Exercise details.
Work through the listing below and give again exactly the lines from the one with "red square: (74, 176) -> (84, 113), moved" to the one with "red square: (36, 433) -> (22, 264), turned 30", both ends included. All other lines and all pictures stay out.

Raw data.
════════

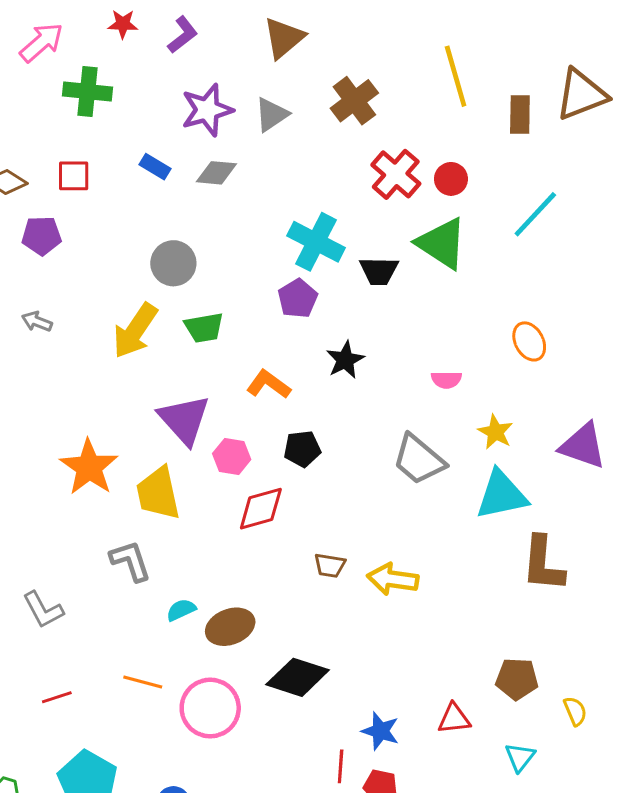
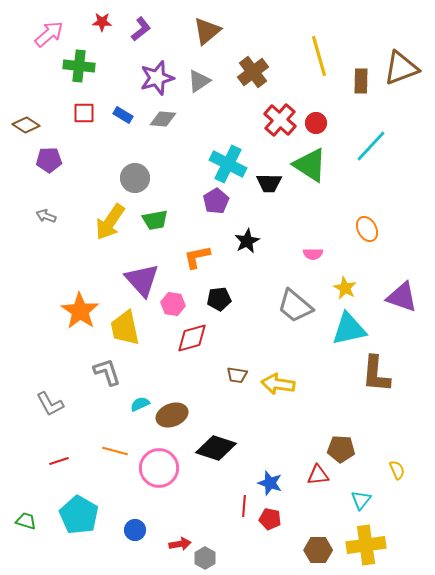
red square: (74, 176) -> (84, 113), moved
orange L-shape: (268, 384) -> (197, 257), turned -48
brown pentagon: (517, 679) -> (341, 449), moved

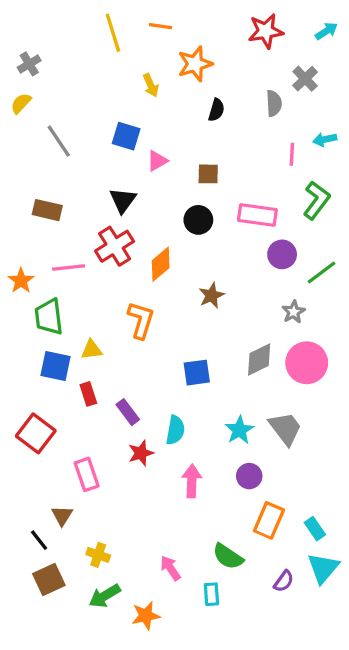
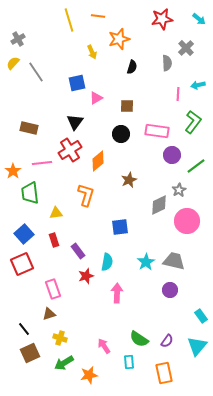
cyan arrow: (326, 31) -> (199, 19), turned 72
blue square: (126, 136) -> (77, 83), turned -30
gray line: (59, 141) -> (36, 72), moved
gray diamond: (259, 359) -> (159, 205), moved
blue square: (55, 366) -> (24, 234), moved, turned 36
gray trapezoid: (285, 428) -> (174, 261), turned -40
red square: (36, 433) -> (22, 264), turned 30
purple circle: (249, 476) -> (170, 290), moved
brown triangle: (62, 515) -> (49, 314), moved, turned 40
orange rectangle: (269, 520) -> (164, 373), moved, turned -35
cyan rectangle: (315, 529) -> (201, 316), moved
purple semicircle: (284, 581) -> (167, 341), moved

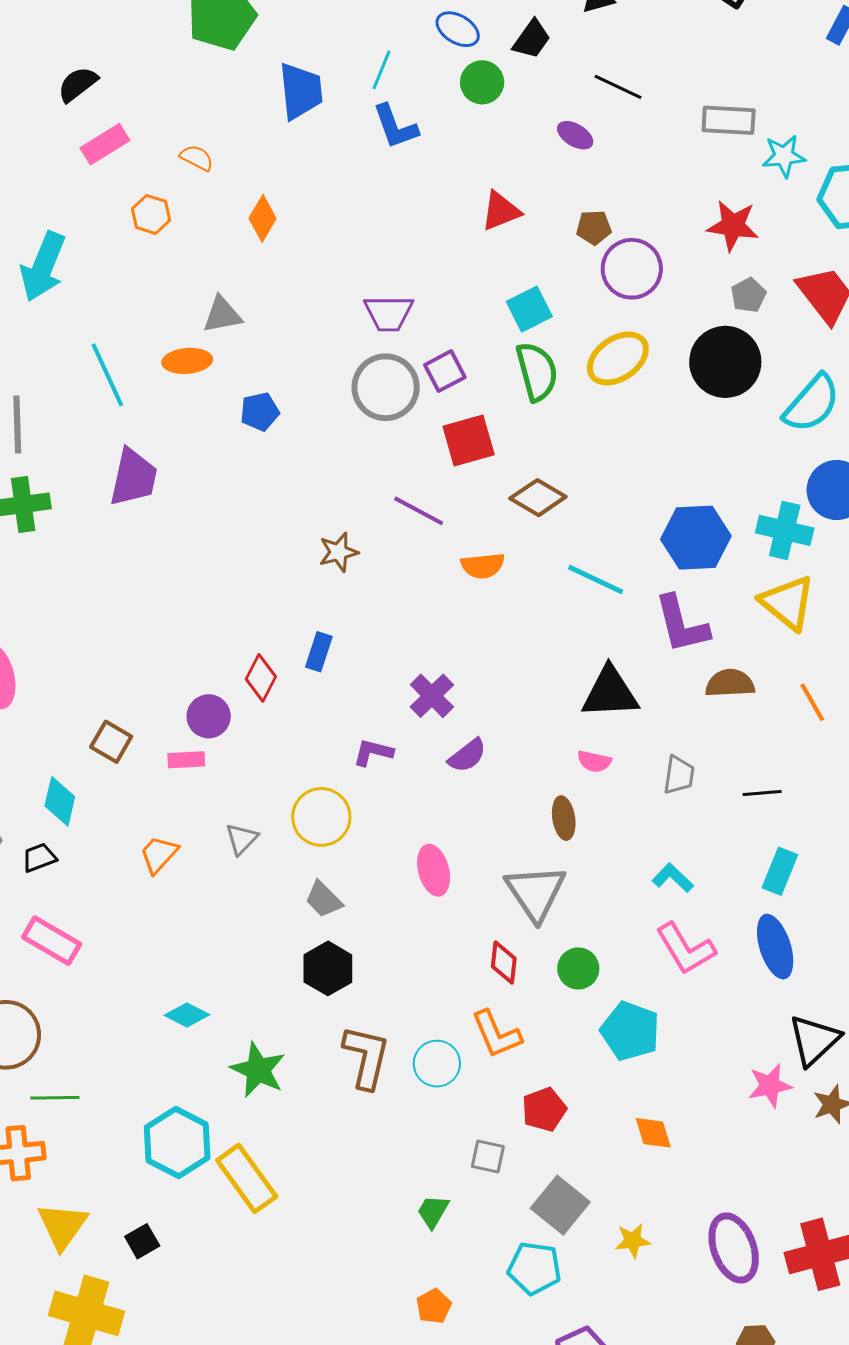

════════

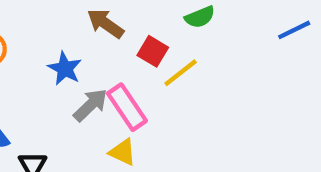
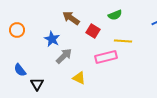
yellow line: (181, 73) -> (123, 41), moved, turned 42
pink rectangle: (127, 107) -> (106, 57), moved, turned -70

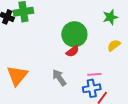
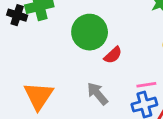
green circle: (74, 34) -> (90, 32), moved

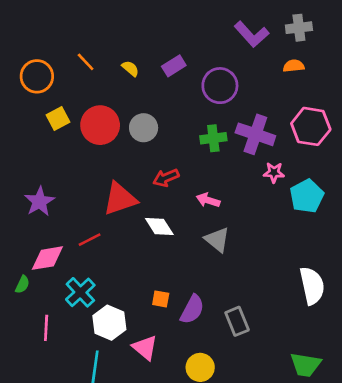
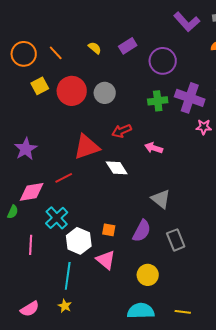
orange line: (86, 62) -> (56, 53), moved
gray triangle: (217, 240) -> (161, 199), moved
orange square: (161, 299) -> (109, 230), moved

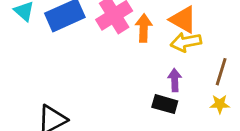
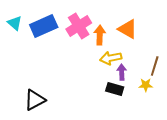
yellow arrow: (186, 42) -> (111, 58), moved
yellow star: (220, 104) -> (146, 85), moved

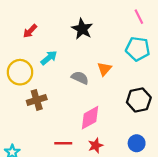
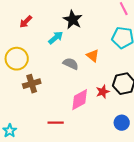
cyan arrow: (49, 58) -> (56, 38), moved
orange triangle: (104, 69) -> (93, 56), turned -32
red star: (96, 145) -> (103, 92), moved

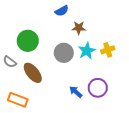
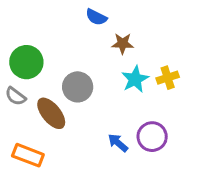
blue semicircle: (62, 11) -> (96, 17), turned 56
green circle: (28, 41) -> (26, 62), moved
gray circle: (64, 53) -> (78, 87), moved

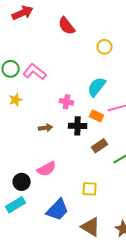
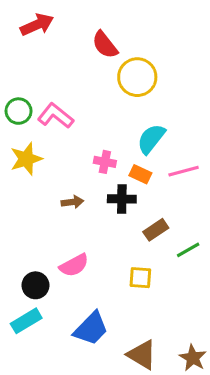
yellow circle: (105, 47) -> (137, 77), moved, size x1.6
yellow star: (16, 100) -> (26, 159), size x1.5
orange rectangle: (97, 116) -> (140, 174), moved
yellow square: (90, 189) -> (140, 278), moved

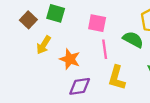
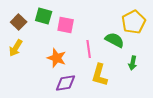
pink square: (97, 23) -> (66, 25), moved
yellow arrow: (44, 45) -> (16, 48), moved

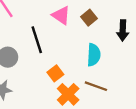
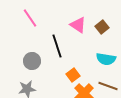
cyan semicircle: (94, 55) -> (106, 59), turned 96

════════

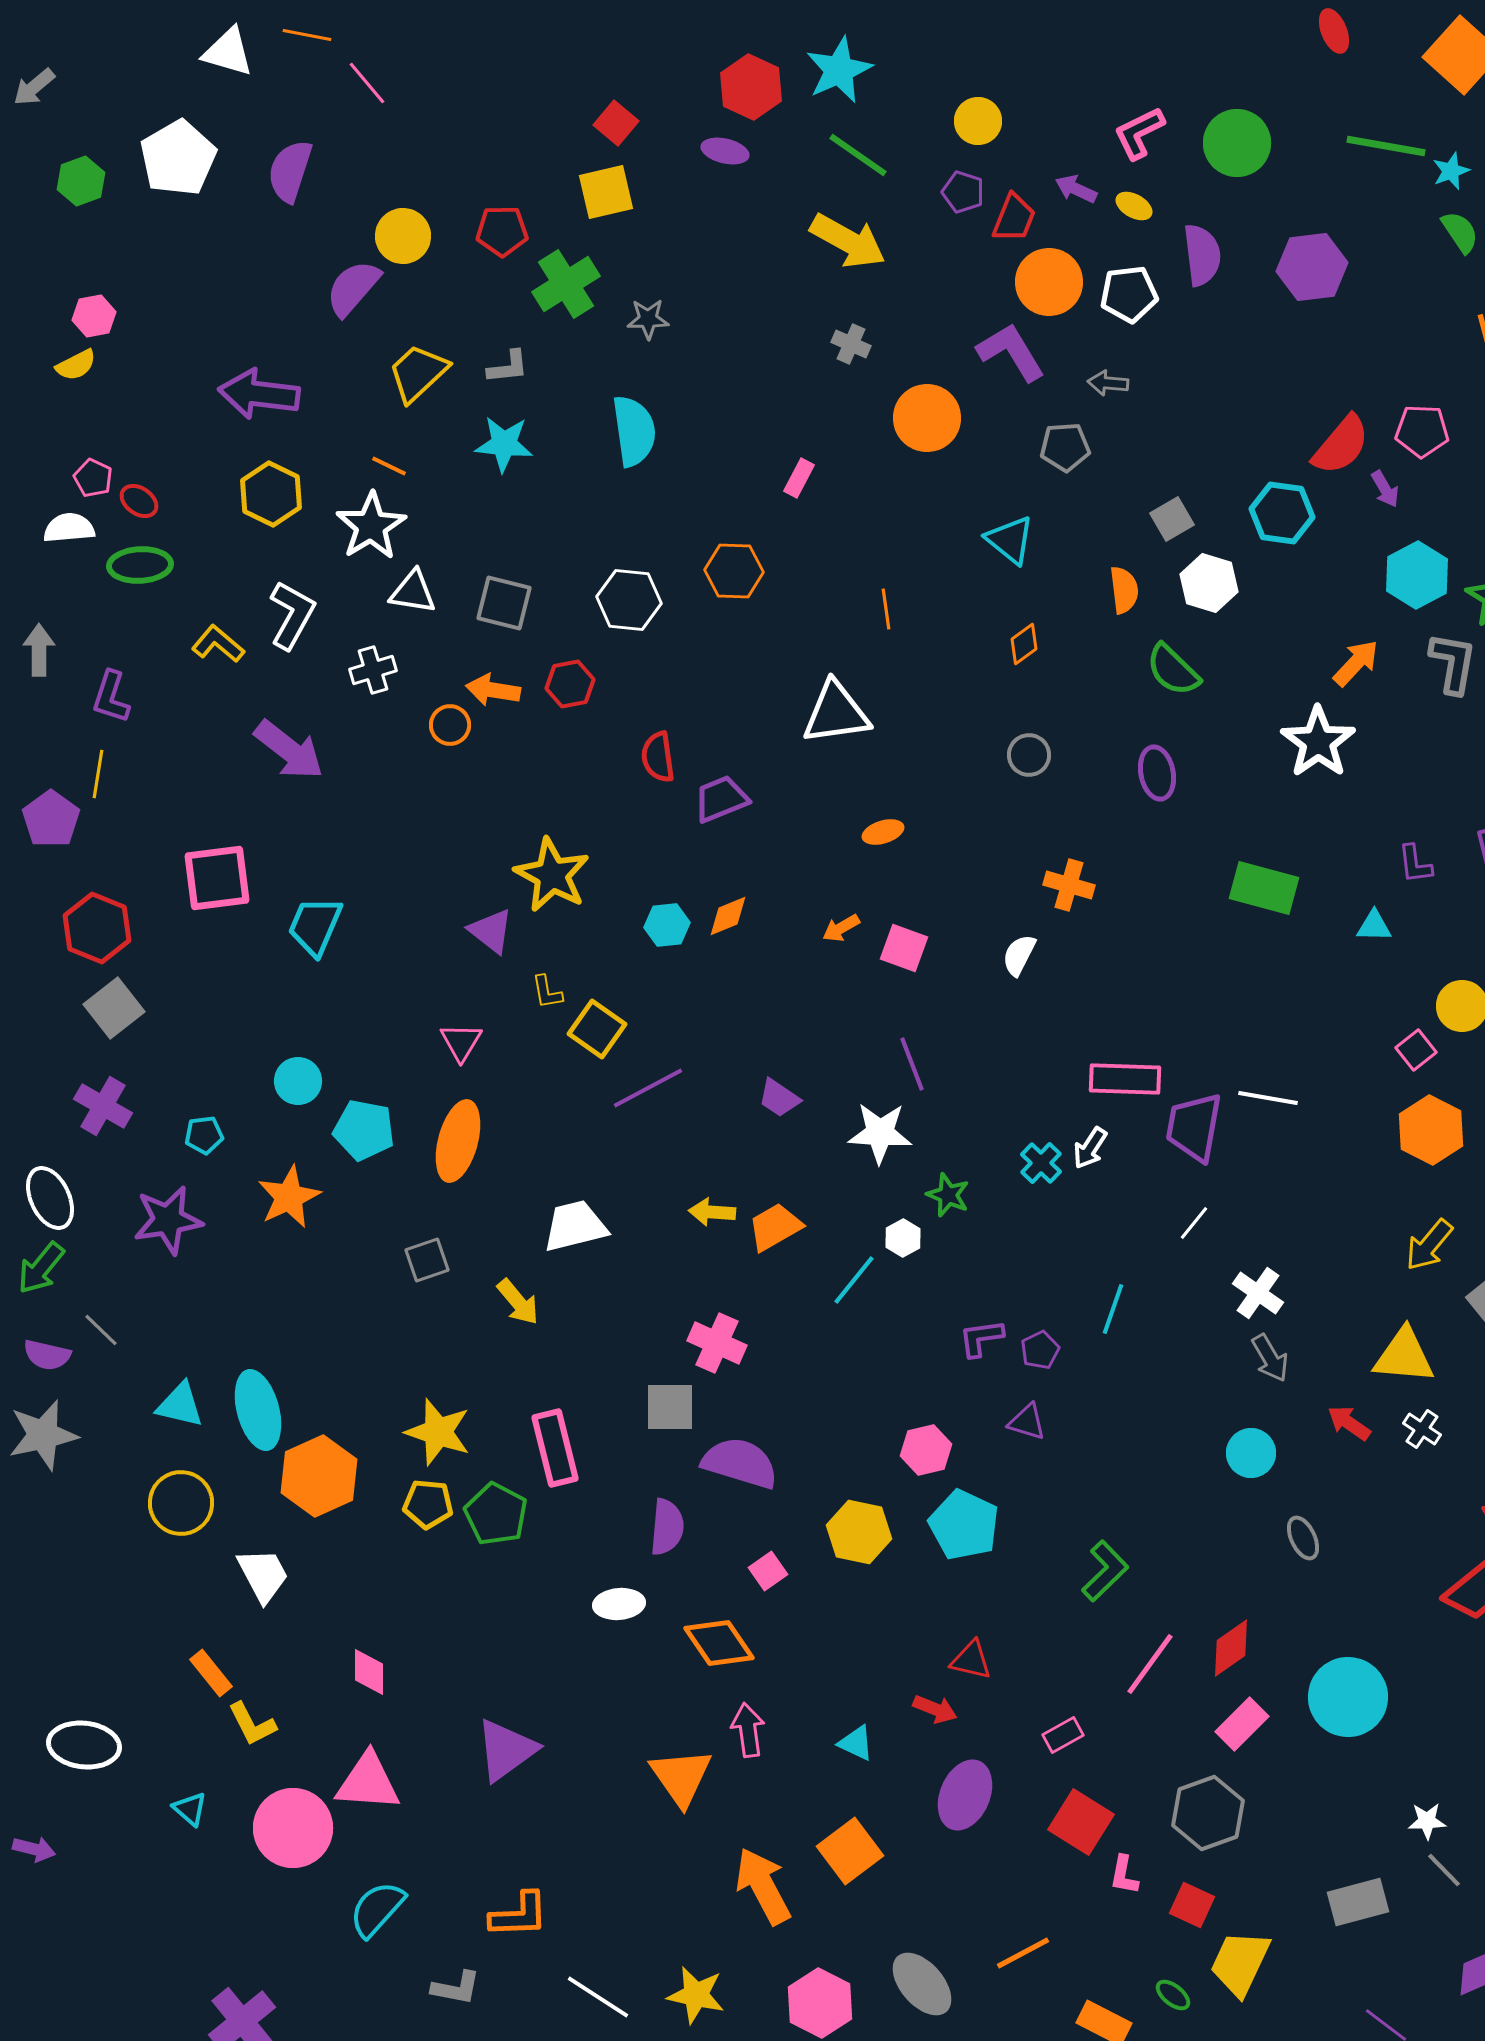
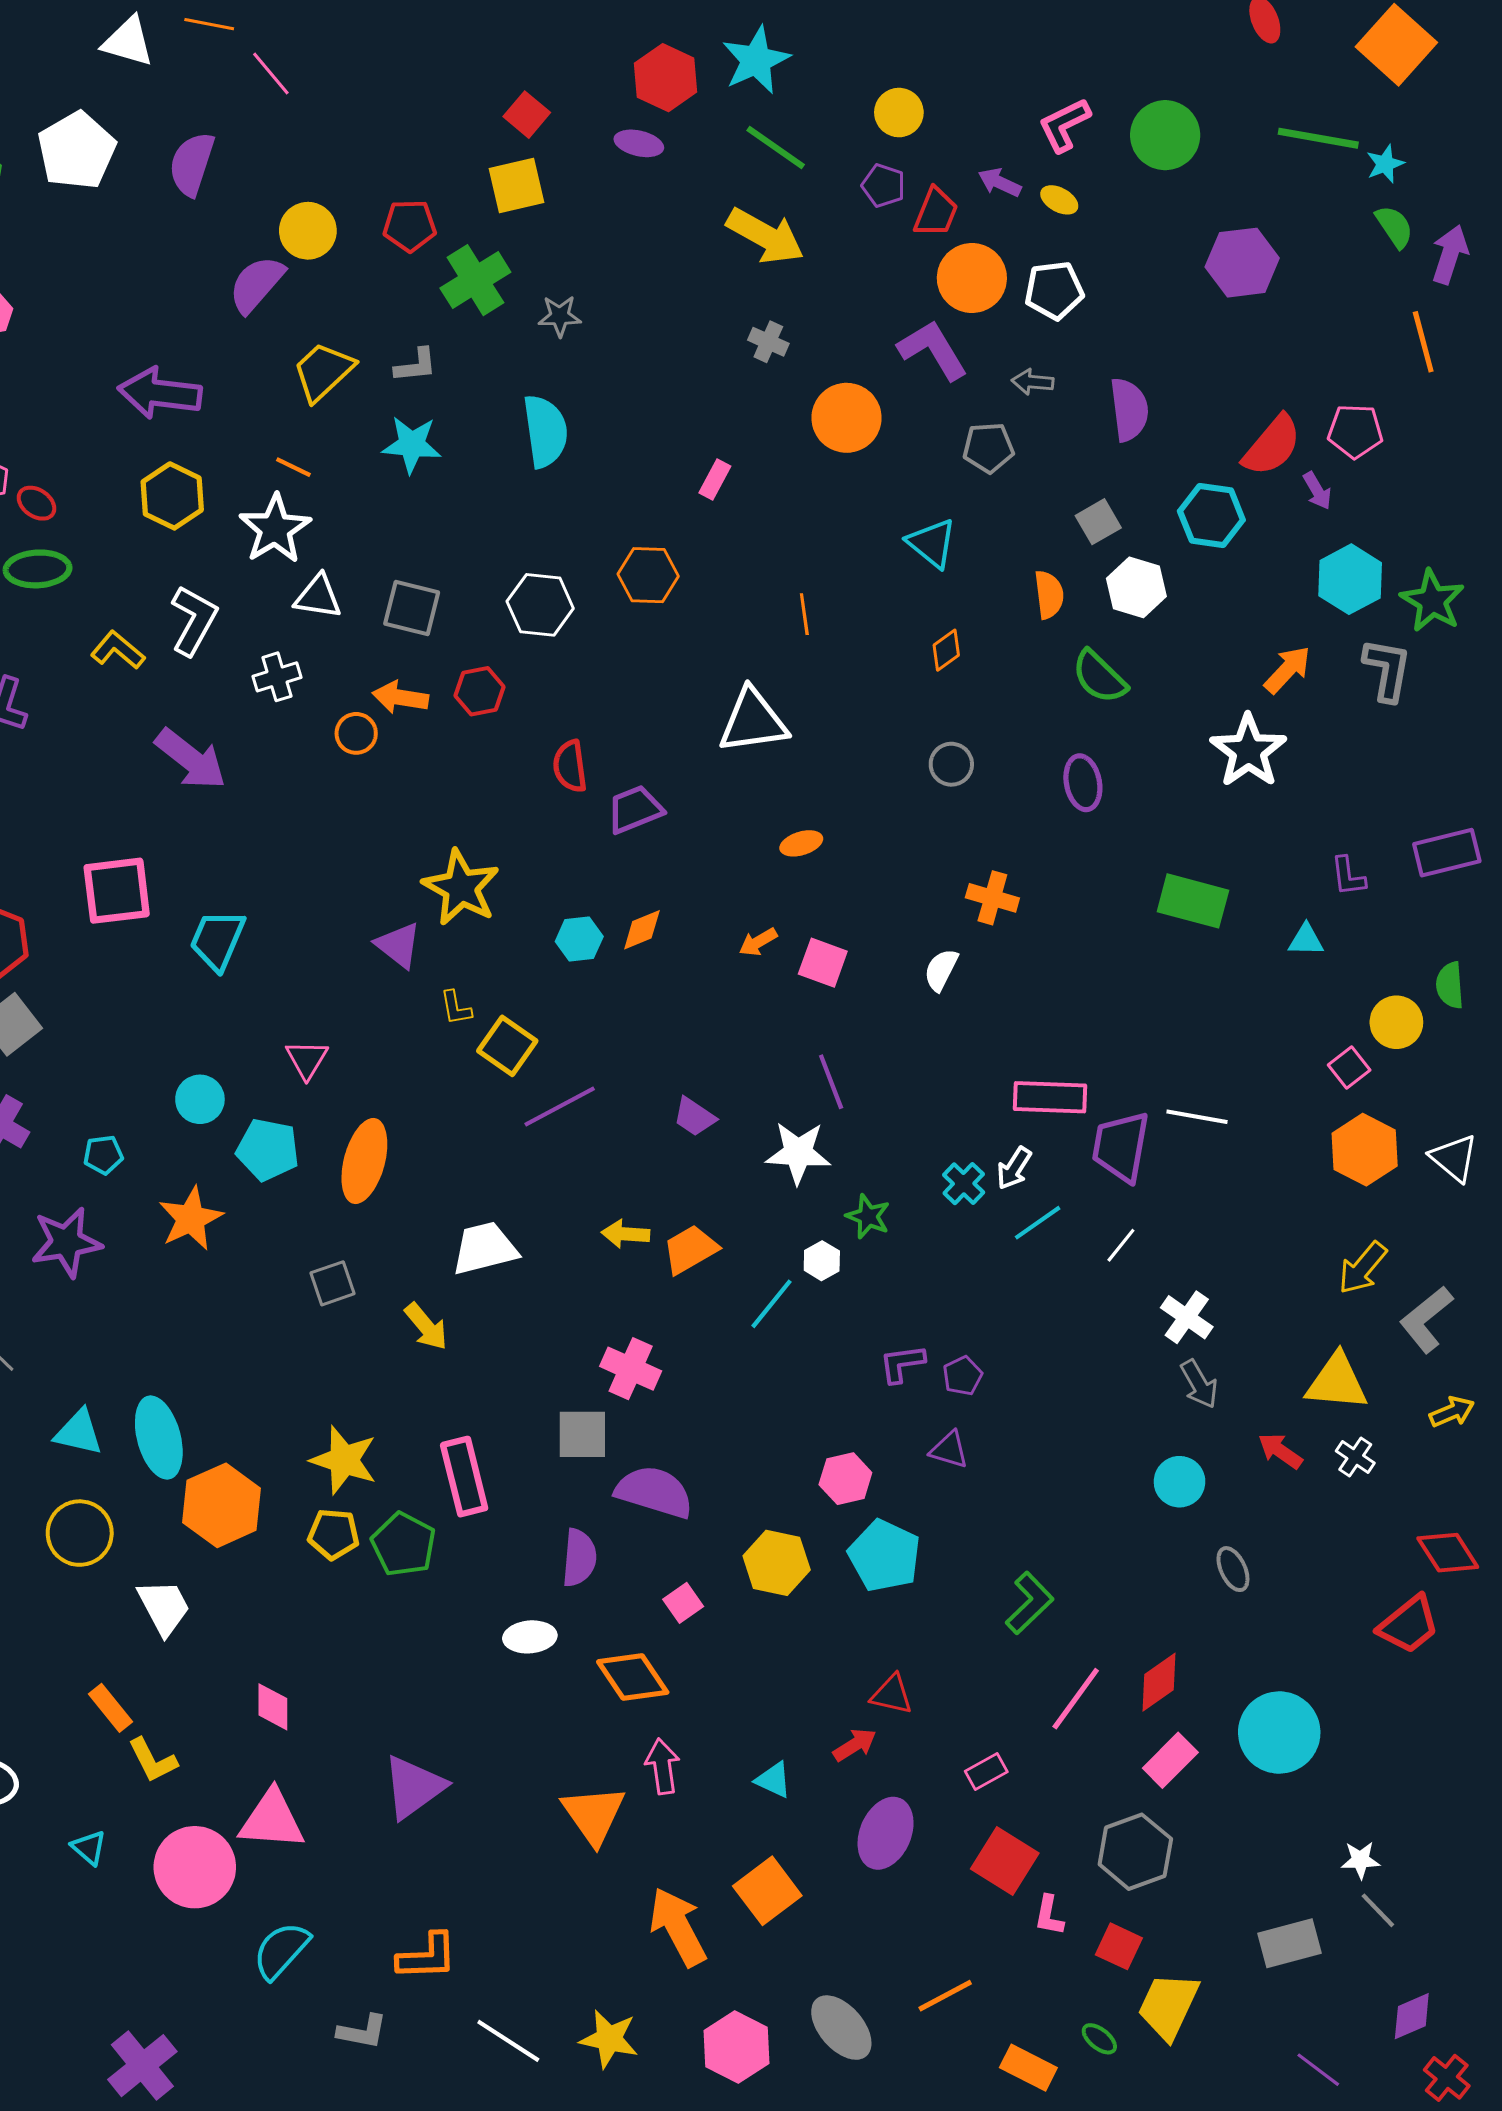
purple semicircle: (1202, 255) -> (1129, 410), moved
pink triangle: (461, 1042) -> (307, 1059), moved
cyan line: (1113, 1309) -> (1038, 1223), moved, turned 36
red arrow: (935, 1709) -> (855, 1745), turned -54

════════

Task response.
red square: (74, 176) -> (84, 113), moved
orange L-shape: (268, 384) -> (197, 257), turned -48
brown pentagon: (517, 679) -> (341, 449), moved

cyan arrow: (326, 31) -> (199, 19), turned 72
blue square: (126, 136) -> (77, 83), turned -30
gray line: (59, 141) -> (36, 72), moved
gray diamond: (259, 359) -> (159, 205), moved
blue square: (55, 366) -> (24, 234), moved, turned 36
gray trapezoid: (285, 428) -> (174, 261), turned -40
red square: (36, 433) -> (22, 264), turned 30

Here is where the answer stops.